RECORDS TO USE below:

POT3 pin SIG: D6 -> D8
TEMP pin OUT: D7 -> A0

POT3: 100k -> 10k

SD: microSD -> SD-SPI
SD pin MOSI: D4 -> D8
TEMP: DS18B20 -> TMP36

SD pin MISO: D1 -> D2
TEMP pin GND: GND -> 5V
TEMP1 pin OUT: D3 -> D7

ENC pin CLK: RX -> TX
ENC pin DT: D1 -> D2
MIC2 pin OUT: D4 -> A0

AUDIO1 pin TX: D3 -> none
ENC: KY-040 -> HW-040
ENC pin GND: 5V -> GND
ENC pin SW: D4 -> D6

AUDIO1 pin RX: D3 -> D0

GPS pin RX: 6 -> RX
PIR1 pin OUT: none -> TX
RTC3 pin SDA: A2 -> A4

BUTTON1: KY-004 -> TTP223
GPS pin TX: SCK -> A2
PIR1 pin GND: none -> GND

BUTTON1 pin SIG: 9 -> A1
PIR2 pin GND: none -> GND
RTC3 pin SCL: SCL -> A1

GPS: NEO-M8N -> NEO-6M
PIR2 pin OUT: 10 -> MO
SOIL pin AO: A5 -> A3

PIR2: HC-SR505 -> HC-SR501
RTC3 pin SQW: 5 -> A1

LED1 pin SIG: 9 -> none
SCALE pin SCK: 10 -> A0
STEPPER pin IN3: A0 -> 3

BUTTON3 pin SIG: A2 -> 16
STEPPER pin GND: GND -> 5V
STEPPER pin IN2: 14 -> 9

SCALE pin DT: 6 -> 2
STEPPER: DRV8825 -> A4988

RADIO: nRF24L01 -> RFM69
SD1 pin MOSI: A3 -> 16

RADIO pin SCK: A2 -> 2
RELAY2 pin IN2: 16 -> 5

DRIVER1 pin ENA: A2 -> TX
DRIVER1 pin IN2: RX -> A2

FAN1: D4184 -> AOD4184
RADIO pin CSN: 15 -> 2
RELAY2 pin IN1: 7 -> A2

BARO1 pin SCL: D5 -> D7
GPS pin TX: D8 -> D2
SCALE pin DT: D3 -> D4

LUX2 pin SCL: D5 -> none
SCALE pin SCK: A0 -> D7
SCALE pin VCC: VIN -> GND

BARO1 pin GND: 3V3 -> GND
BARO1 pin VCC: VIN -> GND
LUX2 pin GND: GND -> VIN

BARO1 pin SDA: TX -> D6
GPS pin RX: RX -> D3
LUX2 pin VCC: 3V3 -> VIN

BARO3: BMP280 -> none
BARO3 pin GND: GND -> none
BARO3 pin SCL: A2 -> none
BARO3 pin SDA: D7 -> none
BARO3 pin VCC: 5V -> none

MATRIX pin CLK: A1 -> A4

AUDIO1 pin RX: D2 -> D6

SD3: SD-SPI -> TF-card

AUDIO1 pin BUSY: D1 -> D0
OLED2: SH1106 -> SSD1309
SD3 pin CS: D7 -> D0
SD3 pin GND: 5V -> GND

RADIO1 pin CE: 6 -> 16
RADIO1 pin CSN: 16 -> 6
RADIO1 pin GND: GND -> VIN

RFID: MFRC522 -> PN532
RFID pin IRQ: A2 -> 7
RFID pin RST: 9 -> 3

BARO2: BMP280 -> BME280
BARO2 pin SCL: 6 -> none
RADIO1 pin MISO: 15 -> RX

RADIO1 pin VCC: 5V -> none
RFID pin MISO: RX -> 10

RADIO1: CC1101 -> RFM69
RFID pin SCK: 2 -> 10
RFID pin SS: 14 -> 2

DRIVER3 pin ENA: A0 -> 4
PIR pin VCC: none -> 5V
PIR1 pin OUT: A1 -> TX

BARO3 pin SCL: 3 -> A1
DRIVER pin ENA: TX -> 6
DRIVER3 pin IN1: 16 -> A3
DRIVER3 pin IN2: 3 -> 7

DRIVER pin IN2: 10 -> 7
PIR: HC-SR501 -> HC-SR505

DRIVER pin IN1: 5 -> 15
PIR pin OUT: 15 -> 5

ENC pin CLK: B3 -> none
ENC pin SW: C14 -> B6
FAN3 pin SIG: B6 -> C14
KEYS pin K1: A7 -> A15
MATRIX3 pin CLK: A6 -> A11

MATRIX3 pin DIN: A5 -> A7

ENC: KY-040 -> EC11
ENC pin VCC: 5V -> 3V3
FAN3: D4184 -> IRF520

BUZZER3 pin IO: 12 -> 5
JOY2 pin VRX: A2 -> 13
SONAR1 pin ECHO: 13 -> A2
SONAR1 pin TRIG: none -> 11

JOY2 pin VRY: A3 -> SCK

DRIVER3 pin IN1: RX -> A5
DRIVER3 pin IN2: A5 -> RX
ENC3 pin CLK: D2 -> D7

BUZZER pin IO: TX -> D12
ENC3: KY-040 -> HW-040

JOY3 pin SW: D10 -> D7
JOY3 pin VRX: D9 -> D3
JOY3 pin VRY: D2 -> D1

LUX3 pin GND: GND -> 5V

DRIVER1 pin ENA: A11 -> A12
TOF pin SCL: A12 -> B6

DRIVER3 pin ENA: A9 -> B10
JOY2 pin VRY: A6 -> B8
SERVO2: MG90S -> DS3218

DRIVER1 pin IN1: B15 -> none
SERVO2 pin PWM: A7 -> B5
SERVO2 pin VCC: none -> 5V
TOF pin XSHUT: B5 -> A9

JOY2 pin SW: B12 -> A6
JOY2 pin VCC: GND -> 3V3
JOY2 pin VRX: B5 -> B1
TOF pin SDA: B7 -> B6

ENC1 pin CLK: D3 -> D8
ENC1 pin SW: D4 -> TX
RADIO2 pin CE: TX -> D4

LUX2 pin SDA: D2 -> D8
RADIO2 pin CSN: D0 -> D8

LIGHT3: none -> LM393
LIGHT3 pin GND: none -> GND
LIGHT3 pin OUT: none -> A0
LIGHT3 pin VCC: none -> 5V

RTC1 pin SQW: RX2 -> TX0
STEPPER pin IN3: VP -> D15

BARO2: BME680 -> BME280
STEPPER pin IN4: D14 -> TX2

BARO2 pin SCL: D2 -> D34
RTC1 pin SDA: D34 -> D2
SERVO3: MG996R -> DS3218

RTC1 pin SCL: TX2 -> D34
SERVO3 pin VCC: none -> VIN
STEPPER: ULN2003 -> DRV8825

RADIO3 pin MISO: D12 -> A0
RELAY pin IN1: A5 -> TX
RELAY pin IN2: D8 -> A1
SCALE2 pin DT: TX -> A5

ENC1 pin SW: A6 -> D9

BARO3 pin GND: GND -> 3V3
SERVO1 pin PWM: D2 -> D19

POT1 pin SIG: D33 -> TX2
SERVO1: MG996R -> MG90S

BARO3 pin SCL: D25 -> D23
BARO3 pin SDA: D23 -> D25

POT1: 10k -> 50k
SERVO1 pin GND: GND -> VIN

End of RECORDS TO USE.

Every record above must appear again in the answer, unchanged.

POT3 pin SIG: D6 -> D8
TEMP pin OUT: D7 -> A0

POT3: 100k -> 10k

SD: microSD -> SD-SPI
SD pin MOSI: D4 -> D8
TEMP: DS18B20 -> TMP36

SD pin MISO: D1 -> D2
TEMP pin GND: GND -> 5V
TEMP1 pin OUT: D3 -> D7

ENC pin CLK: RX -> TX
ENC pin DT: D1 -> D2
MIC2 pin OUT: D4 -> A0

AUDIO1 pin TX: D3 -> none
ENC: KY-040 -> HW-040
ENC pin GND: 5V -> GND
ENC pin SW: D4 -> D6

AUDIO1 pin RX: D3 -> D0

GPS pin RX: 6 -> RX
PIR1 pin OUT: none -> TX
RTC3 pin SDA: A2 -> A4

BUTTON1: KY-004 -> TTP223
GPS pin TX: SCK -> A2
PIR1 pin GND: none -> GND

BUTTON1 pin SIG: 9 -> A1
PIR2 pin GND: none -> GND
RTC3 pin SCL: SCL -> A1

GPS: NEO-M8N -> NEO-6M
PIR2 pin OUT: 10 -> MO
SOIL pin AO: A5 -> A3

PIR2: HC-SR505 -> HC-SR501
RTC3 pin SQW: 5 -> A1

LED1 pin SIG: 9 -> none
SCALE pin SCK: 10 -> A0
STEPPER pin IN3: A0 -> 3

BUTTON3 pin SIG: A2 -> 16
STEPPER pin GND: GND -> 5V
STEPPER pin IN2: 14 -> 9

SCALE pin DT: 6 -> 2
STEPPER: DRV8825 -> A4988

RADIO: nRF24L01 -> RFM69
SD1 pin MOSI: A3 -> 16

RADIO pin SCK: A2 -> 2
RELAY2 pin IN2: 16 -> 5

DRIVER1 pin ENA: A2 -> TX
DRIVER1 pin IN2: RX -> A2

FAN1: D4184 -> AOD4184
RADIO pin CSN: 15 -> 2
RELAY2 pin IN1: 7 -> A2

BARO1 pin SCL: D5 -> D7
GPS pin TX: D8 -> D2
SCALE pin DT: D3 -> D4

LUX2 pin SCL: D5 -> none
SCALE pin SCK: A0 -> D7
SCALE pin VCC: VIN -> GND

BARO1 pin GND: 3V3 -> GND
BARO1 pin VCC: VIN -> GND
LUX2 pin GND: GND -> VIN

BARO1 pin SDA: TX -> D6
GPS pin RX: RX -> D3
LUX2 pin VCC: 3V3 -> VIN

BARO3: BMP280 -> none
BARO3 pin GND: GND -> none
BARO3 pin SCL: A2 -> none
BARO3 pin SDA: D7 -> none
BARO3 pin VCC: 5V -> none

MATRIX pin CLK: A1 -> A4

AUDIO1 pin RX: D2 -> D6

SD3: SD-SPI -> TF-card

AUDIO1 pin BUSY: D1 -> D0
OLED2: SH1106 -> SSD1309
SD3 pin CS: D7 -> D0
SD3 pin GND: 5V -> GND

RADIO1 pin CE: 6 -> 16
RADIO1 pin CSN: 16 -> 6
RADIO1 pin GND: GND -> VIN

RFID: MFRC522 -> PN532
RFID pin IRQ: A2 -> 7
RFID pin RST: 9 -> 3

BARO2: BMP280 -> BME280
BARO2 pin SCL: 6 -> none
RADIO1 pin MISO: 15 -> RX

RADIO1 pin VCC: 5V -> none
RFID pin MISO: RX -> 10

RADIO1: CC1101 -> RFM69
RFID pin SCK: 2 -> 10
RFID pin SS: 14 -> 2

DRIVER3 pin ENA: A0 -> 4
PIR pin VCC: none -> 5V
PIR1 pin OUT: A1 -> TX

BARO3 pin SCL: 3 -> A1
DRIVER pin ENA: TX -> 6
DRIVER3 pin IN1: 16 -> A3
DRIVER3 pin IN2: 3 -> 7

DRIVER pin IN2: 10 -> 7
PIR: HC-SR501 -> HC-SR505

DRIVER pin IN1: 5 -> 15
PIR pin OUT: 15 -> 5

ENC pin CLK: B3 -> none
ENC pin SW: C14 -> B6
FAN3 pin SIG: B6 -> C14
KEYS pin K1: A7 -> A15
MATRIX3 pin CLK: A6 -> A11

MATRIX3 pin DIN: A5 -> A7

ENC: KY-040 -> EC11
ENC pin VCC: 5V -> 3V3
FAN3: D4184 -> IRF520

BUZZER3 pin IO: 12 -> 5
JOY2 pin VRX: A2 -> 13
SONAR1 pin ECHO: 13 -> A2
SONAR1 pin TRIG: none -> 11

JOY2 pin VRY: A3 -> SCK

DRIVER3 pin IN1: RX -> A5
DRIVER3 pin IN2: A5 -> RX
ENC3 pin CLK: D2 -> D7

BUZZER pin IO: TX -> D12
ENC3: KY-040 -> HW-040

JOY3 pin SW: D10 -> D7
JOY3 pin VRX: D9 -> D3
JOY3 pin VRY: D2 -> D1

LUX3 pin GND: GND -> 5V

DRIVER1 pin ENA: A11 -> A12
TOF pin SCL: A12 -> B6

DRIVER3 pin ENA: A9 -> B10
JOY2 pin VRY: A6 -> B8
SERVO2: MG90S -> DS3218

DRIVER1 pin IN1: B15 -> none
SERVO2 pin PWM: A7 -> B5
SERVO2 pin VCC: none -> 5V
TOF pin XSHUT: B5 -> A9

JOY2 pin SW: B12 -> A6
JOY2 pin VCC: GND -> 3V3
JOY2 pin VRX: B5 -> B1
TOF pin SDA: B7 -> B6

ENC1 pin CLK: D3 -> D8
ENC1 pin SW: D4 -> TX
RADIO2 pin CE: TX -> D4

LUX2 pin SDA: D2 -> D8
RADIO2 pin CSN: D0 -> D8

LIGHT3: none -> LM393
LIGHT3 pin GND: none -> GND
LIGHT3 pin OUT: none -> A0
LIGHT3 pin VCC: none -> 5V

RTC1 pin SQW: RX2 -> TX0
STEPPER pin IN3: VP -> D15

BARO2: BME680 -> BME280
STEPPER pin IN4: D14 -> TX2

BARO2 pin SCL: D2 -> D34
RTC1 pin SDA: D34 -> D2
SERVO3: MG996R -> DS3218

RTC1 pin SCL: TX2 -> D34
SERVO3 pin VCC: none -> VIN
STEPPER: ULN2003 -> DRV8825

RADIO3 pin MISO: D12 -> A0
RELAY pin IN1: A5 -> TX
RELAY pin IN2: D8 -> A1
SCALE2 pin DT: TX -> A5

ENC1 pin SW: A6 -> D9

BARO3 pin GND: GND -> 3V3
SERVO1 pin PWM: D2 -> D19

POT1 pin SIG: D33 -> TX2
SERVO1: MG996R -> MG90S

BARO3 pin SCL: D25 -> D23
BARO3 pin SDA: D23 -> D25

POT1: 10k -> 50k
SERVO1 pin GND: GND -> VIN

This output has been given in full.